→ **WHAT TO PRODUCE**:
Retype, word for word, each line between the lines holding "F3: 500mA (GND, LX) -> none" and "R8: 2k (BUF, GND) -> 2k (BUF, VI2)", inclusive, and leave the rest of the data alone.

→ **AVAILABLE RECORDS**:
○ ○ ○

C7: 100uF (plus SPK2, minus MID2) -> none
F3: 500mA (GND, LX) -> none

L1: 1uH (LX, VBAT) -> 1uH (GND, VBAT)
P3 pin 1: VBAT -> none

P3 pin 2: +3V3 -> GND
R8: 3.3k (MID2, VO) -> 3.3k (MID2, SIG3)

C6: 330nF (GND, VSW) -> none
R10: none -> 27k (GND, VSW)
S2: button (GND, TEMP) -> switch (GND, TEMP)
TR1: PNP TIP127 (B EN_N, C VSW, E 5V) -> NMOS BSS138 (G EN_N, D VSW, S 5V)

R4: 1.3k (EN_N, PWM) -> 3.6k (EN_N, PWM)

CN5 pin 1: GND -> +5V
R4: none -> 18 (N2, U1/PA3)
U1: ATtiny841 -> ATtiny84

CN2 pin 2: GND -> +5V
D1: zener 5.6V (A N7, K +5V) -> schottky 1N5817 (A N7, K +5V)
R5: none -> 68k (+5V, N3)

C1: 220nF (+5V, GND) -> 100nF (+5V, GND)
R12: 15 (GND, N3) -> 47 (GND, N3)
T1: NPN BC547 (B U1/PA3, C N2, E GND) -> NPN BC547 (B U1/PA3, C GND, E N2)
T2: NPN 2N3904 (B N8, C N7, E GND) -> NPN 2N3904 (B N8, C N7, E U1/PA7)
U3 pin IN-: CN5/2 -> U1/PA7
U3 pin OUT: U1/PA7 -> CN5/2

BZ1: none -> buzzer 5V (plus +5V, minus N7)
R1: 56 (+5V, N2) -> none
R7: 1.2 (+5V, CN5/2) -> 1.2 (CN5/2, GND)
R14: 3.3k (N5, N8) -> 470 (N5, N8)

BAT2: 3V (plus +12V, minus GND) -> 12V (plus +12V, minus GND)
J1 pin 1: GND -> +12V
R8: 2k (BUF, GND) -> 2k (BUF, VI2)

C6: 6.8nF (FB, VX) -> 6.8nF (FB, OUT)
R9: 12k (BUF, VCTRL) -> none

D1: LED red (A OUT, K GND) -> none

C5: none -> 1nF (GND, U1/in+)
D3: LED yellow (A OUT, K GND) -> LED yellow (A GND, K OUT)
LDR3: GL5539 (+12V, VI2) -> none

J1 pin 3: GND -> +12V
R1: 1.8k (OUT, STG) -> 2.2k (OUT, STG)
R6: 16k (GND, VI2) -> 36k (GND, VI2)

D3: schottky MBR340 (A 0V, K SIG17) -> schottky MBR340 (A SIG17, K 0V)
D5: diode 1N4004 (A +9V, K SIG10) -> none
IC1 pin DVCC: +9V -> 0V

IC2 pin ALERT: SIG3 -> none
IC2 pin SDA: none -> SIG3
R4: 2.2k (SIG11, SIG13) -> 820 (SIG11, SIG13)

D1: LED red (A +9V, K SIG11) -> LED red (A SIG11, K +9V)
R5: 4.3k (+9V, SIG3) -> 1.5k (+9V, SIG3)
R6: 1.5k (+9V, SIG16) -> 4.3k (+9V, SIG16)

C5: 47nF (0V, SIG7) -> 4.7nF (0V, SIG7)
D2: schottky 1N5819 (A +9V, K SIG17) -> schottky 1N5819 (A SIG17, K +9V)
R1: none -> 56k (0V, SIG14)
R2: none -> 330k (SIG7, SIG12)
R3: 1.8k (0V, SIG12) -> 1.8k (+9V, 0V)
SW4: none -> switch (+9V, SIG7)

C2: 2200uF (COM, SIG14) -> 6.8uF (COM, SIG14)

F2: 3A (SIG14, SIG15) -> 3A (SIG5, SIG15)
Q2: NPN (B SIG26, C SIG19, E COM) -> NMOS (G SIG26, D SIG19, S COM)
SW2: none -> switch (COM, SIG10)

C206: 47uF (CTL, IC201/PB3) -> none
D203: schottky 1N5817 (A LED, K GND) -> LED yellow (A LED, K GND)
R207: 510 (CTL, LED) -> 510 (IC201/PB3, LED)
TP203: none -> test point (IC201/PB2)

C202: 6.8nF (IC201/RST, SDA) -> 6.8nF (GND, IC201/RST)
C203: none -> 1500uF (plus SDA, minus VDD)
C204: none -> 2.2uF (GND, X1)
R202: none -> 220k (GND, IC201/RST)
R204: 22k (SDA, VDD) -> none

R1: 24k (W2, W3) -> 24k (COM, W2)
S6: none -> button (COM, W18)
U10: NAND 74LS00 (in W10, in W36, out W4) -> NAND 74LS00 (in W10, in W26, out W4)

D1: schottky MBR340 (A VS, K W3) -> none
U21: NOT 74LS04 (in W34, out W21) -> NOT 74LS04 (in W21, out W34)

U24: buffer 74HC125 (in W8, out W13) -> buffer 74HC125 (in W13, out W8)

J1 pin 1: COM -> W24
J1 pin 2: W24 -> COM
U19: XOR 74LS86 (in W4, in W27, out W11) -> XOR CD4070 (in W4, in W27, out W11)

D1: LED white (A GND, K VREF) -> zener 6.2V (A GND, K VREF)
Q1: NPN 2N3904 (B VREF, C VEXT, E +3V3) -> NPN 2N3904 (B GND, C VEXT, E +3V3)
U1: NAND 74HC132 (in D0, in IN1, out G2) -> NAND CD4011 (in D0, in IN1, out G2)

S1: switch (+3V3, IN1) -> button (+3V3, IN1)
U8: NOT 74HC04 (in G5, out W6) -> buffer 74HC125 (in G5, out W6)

○ ○ ○

→ **ANSWER TO THIS PROBLEM**:
F3: 500mA (GND, LX) -> none

L1: 1uH (LX, VBAT) -> 1uH (GND, VBAT)
P3 pin 1: VBAT -> none

P3 pin 2: +3V3 -> GND
R8: 3.3k (MID2, VO) -> 3.3k (MID2, SIG3)

C6: 330nF (GND, VSW) -> none
R10: none -> 27k (GND, VSW)
S2: button (GND, TEMP) -> switch (GND, TEMP)
TR1: PNP TIP127 (B EN_N, C VSW, E 5V) -> NMOS BSS138 (G EN_N, D VSW, S 5V)

R4: 1.3k (EN_N, PWM) -> 3.6k (EN_N, PWM)

CN5 pin 1: GND -> +5V
R4: none -> 18 (N2, U1/PA3)
U1: ATtiny841 -> ATtiny84

CN2 pin 2: GND -> +5V
D1: zener 5.6V (A N7, K +5V) -> schottky 1N5817 (A N7, K +5V)
R5: none -> 68k (+5V, N3)

C1: 220nF (+5V, GND) -> 100nF (+5V, GND)
R12: 15 (GND, N3) -> 47 (GND, N3)
T1: NPN BC547 (B U1/PA3, C N2, E GND) -> NPN BC547 (B U1/PA3, C GND, E N2)
T2: NPN 2N3904 (B N8, C N7, E GND) -> NPN 2N3904 (B N8, C N7, E U1/PA7)
U3 pin IN-: CN5/2 -> U1/PA7
U3 pin OUT: U1/PA7 -> CN5/2

BZ1: none -> buzzer 5V (plus +5V, minus N7)
R1: 56 (+5V, N2) -> none
R7: 1.2 (+5V, CN5/2) -> 1.2 (CN5/2, GND)
R14: 3.3k (N5, N8) -> 470 (N5, N8)

BAT2: 3V (plus +12V, minus GND) -> 12V (plus +12V, minus GND)
J1 pin 1: GND -> +12V
R8: 2k (BUF, GND) -> 2k (BUF, VI2)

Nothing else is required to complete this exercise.